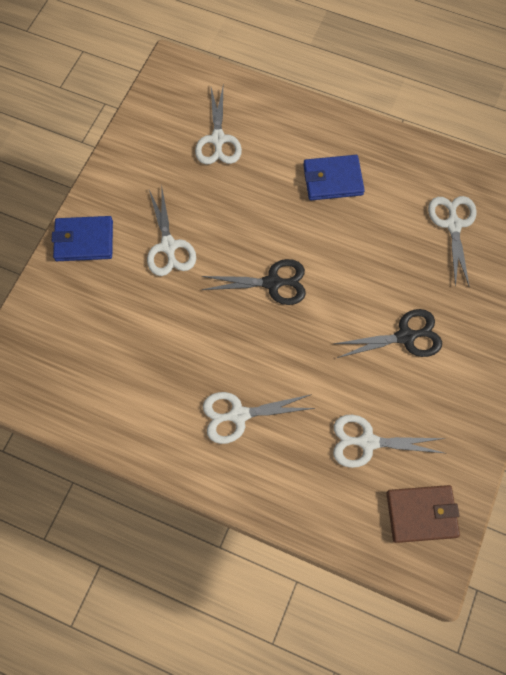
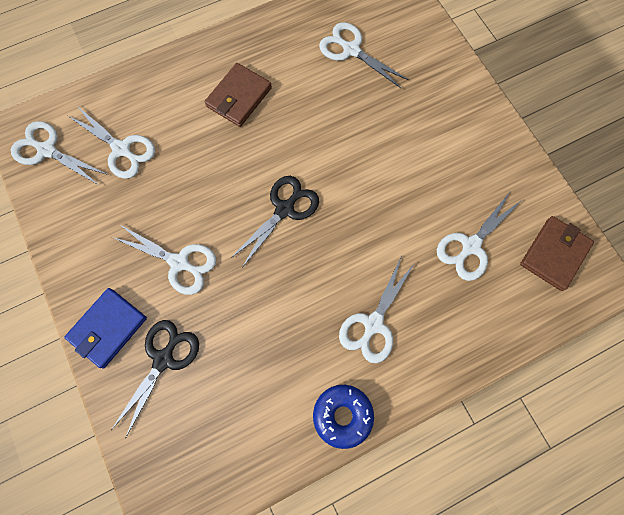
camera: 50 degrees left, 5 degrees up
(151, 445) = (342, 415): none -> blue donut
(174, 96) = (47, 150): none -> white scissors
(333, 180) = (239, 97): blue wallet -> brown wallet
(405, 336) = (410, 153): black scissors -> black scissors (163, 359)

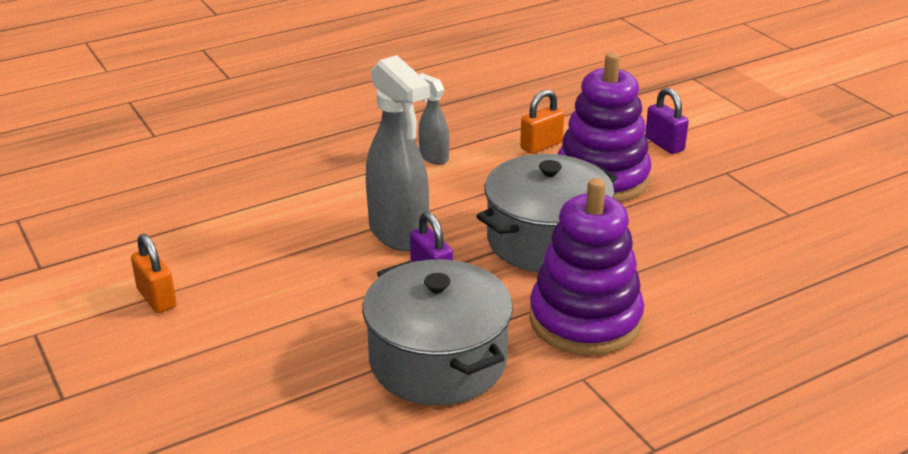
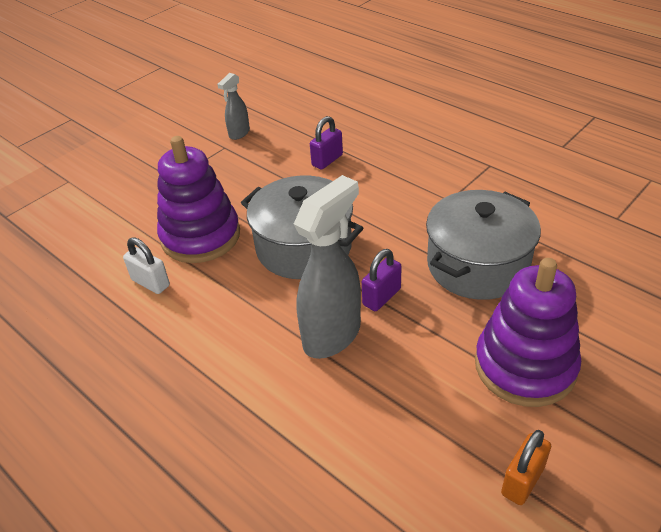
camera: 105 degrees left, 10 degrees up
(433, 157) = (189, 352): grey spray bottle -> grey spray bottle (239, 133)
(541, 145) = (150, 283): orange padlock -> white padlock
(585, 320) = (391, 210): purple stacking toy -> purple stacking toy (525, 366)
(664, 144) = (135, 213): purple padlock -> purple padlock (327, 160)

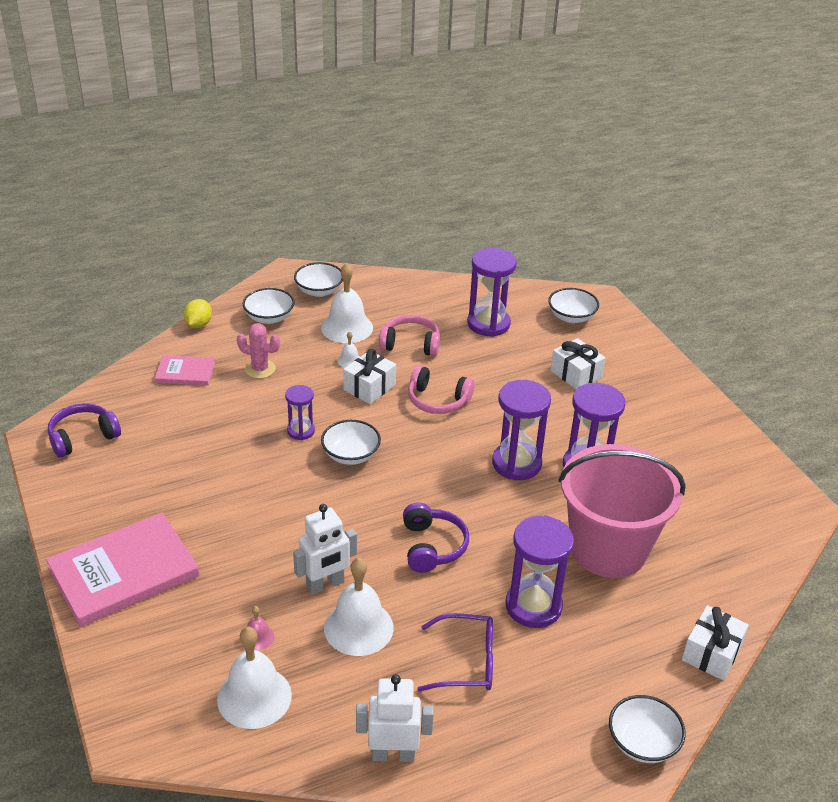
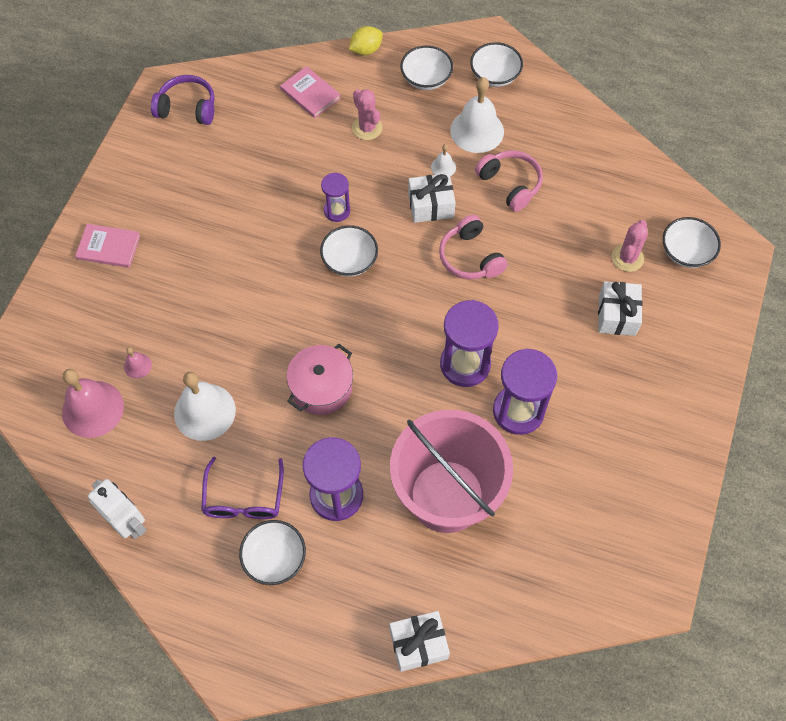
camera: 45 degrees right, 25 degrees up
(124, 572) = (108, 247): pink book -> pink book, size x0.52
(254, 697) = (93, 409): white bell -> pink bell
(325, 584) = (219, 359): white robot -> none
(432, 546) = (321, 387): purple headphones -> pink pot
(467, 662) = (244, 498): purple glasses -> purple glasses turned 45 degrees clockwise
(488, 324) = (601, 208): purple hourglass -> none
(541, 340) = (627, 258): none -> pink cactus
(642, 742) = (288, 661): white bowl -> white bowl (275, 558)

---------------

### Task instructions:
All lines from the one containing "(467, 662) = (244, 498): purple" through the end of the records, both ends included, are to be quoted exactly; please add nothing else.

### Answer box:
(467, 662) = (244, 498): purple glasses -> purple glasses turned 45 degrees clockwise
(488, 324) = (601, 208): purple hourglass -> none
(541, 340) = (627, 258): none -> pink cactus
(642, 742) = (288, 661): white bowl -> white bowl (275, 558)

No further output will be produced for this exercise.